------ Data for this task

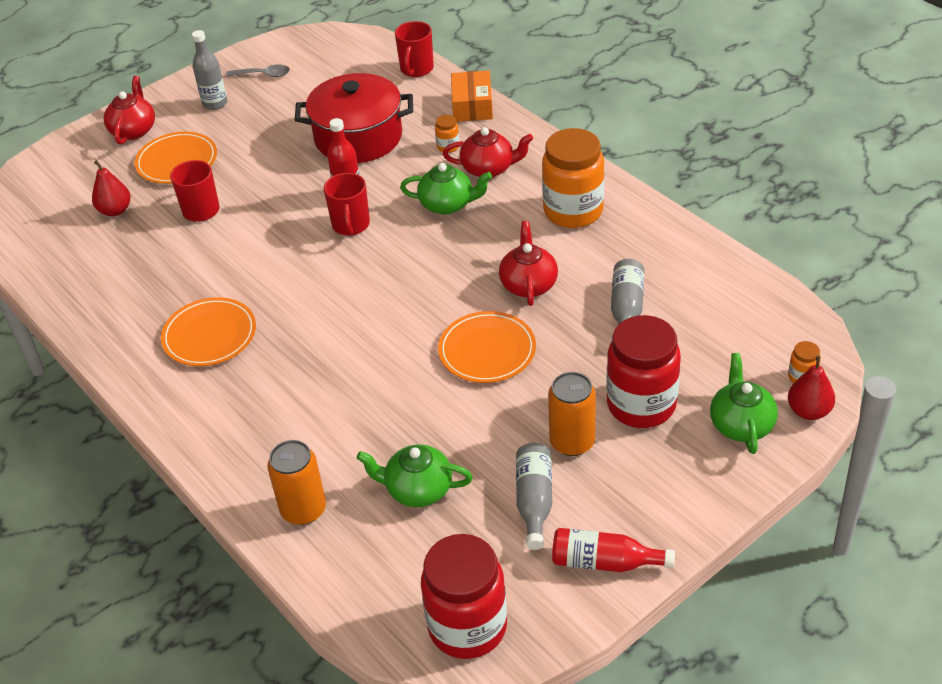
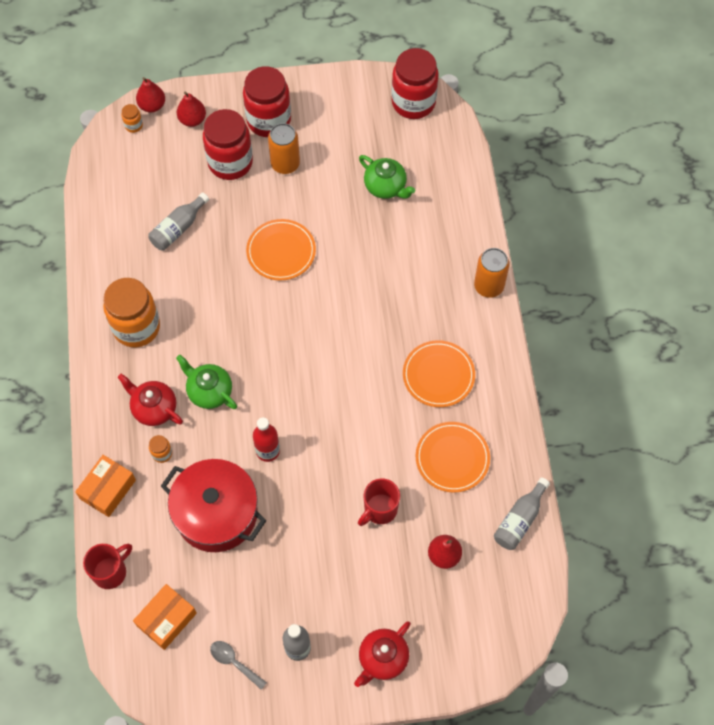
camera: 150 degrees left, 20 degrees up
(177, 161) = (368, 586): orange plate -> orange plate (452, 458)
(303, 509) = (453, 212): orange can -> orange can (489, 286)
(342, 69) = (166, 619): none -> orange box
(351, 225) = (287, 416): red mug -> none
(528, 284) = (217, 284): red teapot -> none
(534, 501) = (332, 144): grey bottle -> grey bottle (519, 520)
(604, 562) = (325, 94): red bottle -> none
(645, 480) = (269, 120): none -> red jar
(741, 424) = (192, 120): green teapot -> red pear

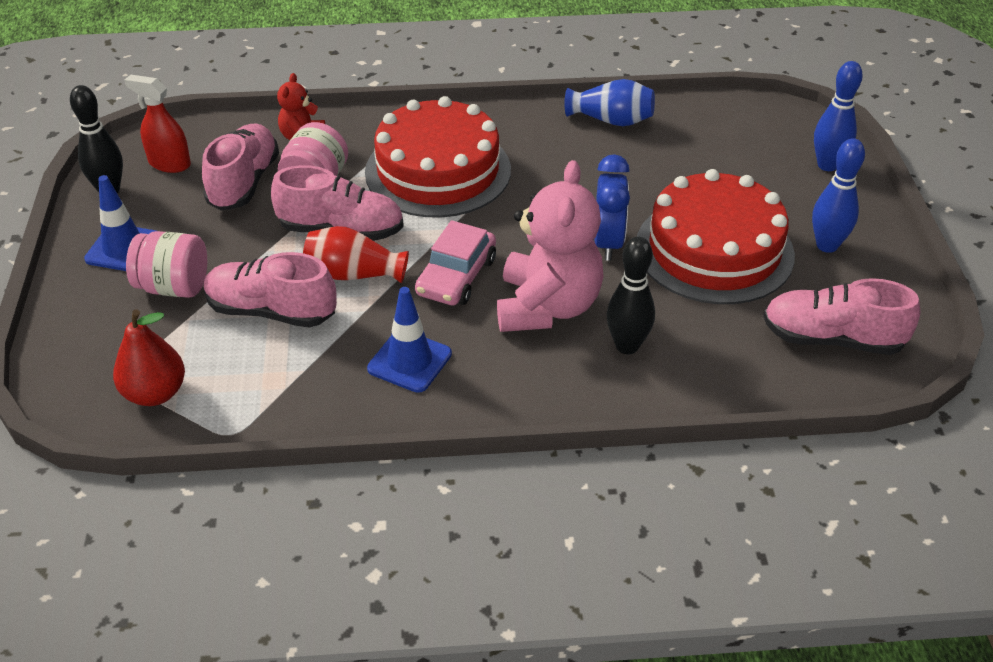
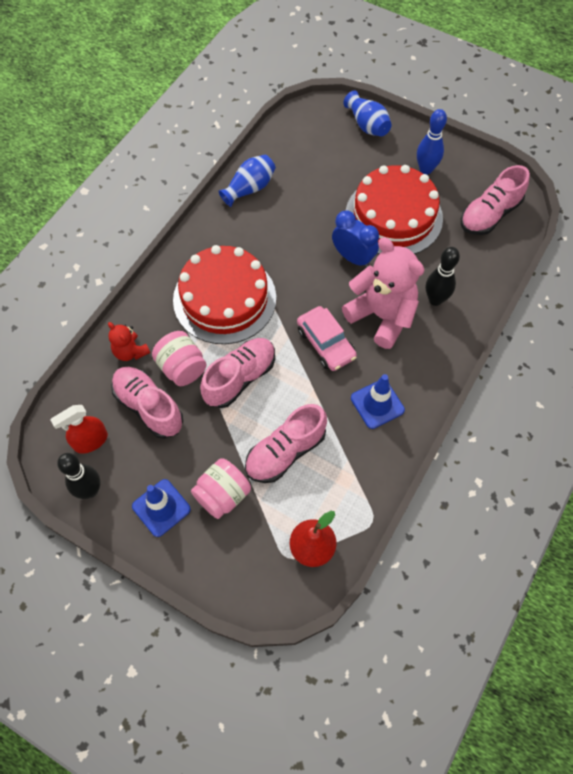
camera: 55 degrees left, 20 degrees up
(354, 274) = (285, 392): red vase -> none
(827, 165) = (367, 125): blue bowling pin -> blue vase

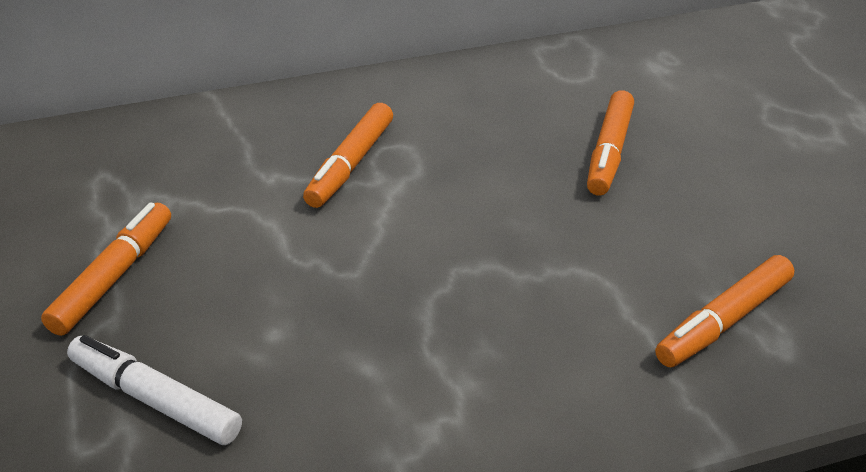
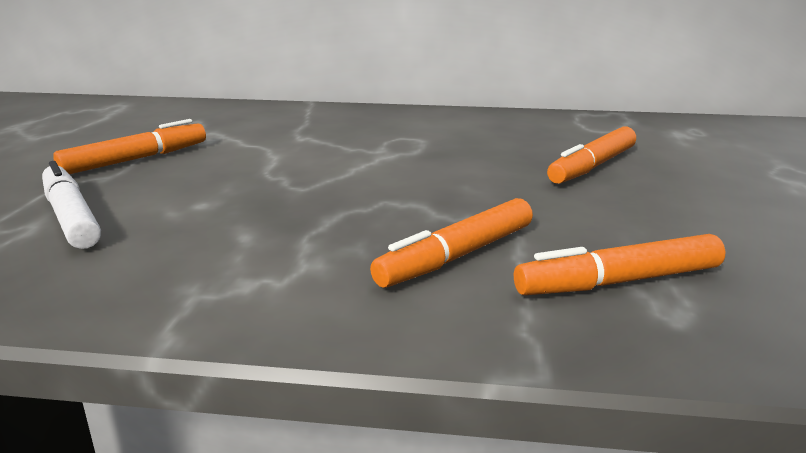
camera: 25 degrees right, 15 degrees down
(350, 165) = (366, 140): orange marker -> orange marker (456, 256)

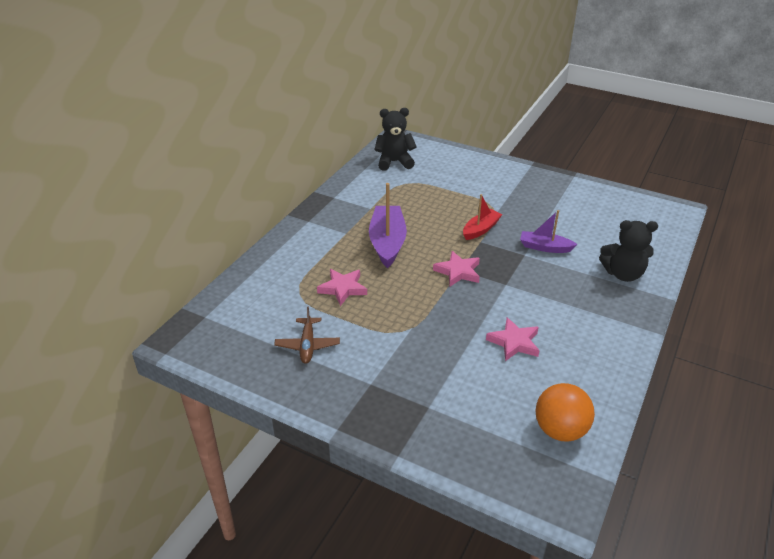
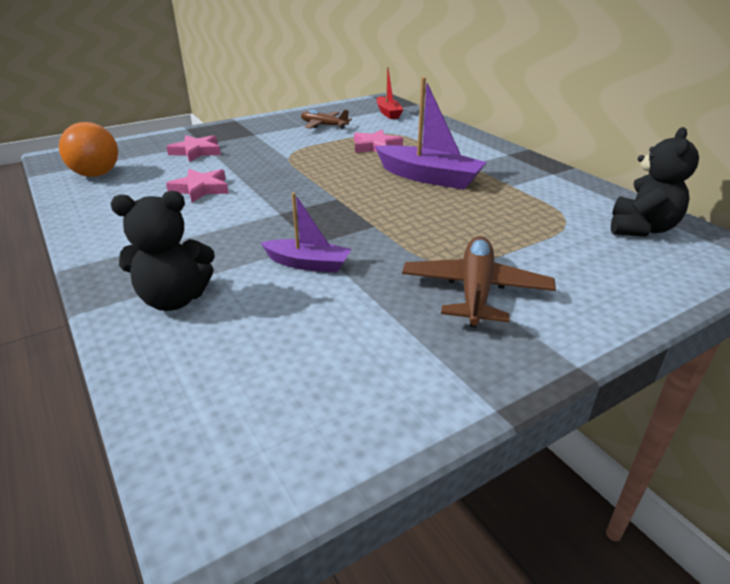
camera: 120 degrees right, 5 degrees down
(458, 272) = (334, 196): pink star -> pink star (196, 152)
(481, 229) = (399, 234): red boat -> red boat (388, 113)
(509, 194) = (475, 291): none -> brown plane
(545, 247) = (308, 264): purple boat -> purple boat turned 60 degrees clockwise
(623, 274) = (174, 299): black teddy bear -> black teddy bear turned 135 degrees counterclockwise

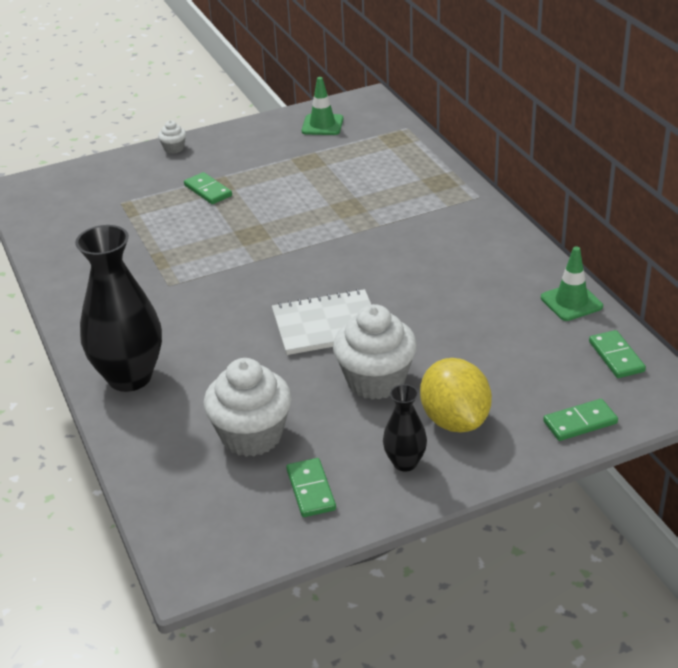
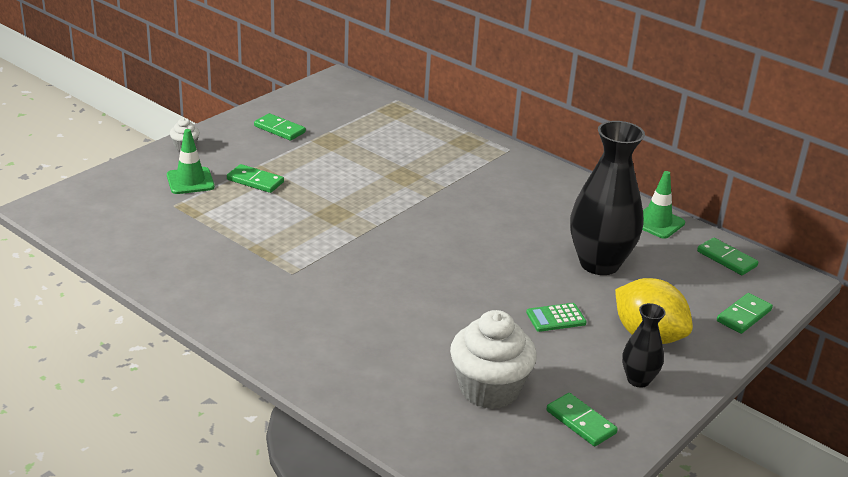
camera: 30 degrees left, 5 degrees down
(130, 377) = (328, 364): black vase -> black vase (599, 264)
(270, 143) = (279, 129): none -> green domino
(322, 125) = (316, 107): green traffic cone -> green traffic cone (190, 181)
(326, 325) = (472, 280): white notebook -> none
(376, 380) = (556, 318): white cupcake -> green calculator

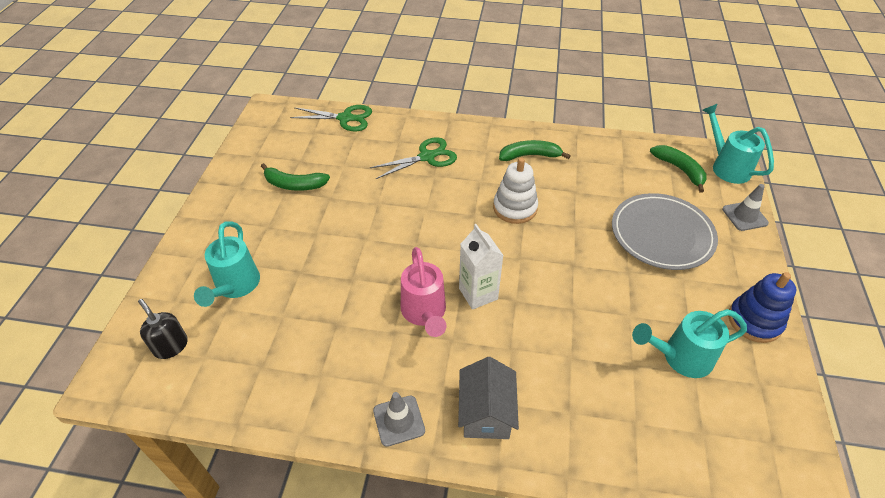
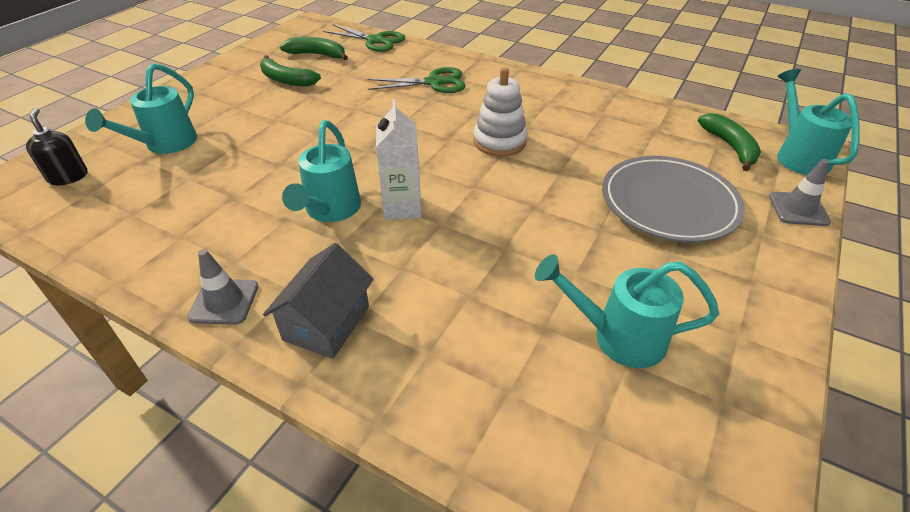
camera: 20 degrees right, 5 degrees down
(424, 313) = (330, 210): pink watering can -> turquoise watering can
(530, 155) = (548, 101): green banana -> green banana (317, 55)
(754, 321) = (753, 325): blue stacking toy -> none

------------

Work instructions
Your reply should be the lines of the records from the start through the line with "(645, 480) = (269, 120): none -> red jar", copied word for word, pictures omitted.

Your solution
camera: 150 degrees left, 20 degrees up
(177, 161) = (368, 586): orange plate -> orange plate (452, 458)
(303, 509) = (453, 212): orange can -> orange can (489, 286)
(342, 69) = (166, 619): none -> orange box
(351, 225) = (287, 416): red mug -> none
(528, 284) = (217, 284): red teapot -> none
(534, 501) = (332, 144): grey bottle -> grey bottle (519, 520)
(604, 562) = (325, 94): red bottle -> none
(645, 480) = (269, 120): none -> red jar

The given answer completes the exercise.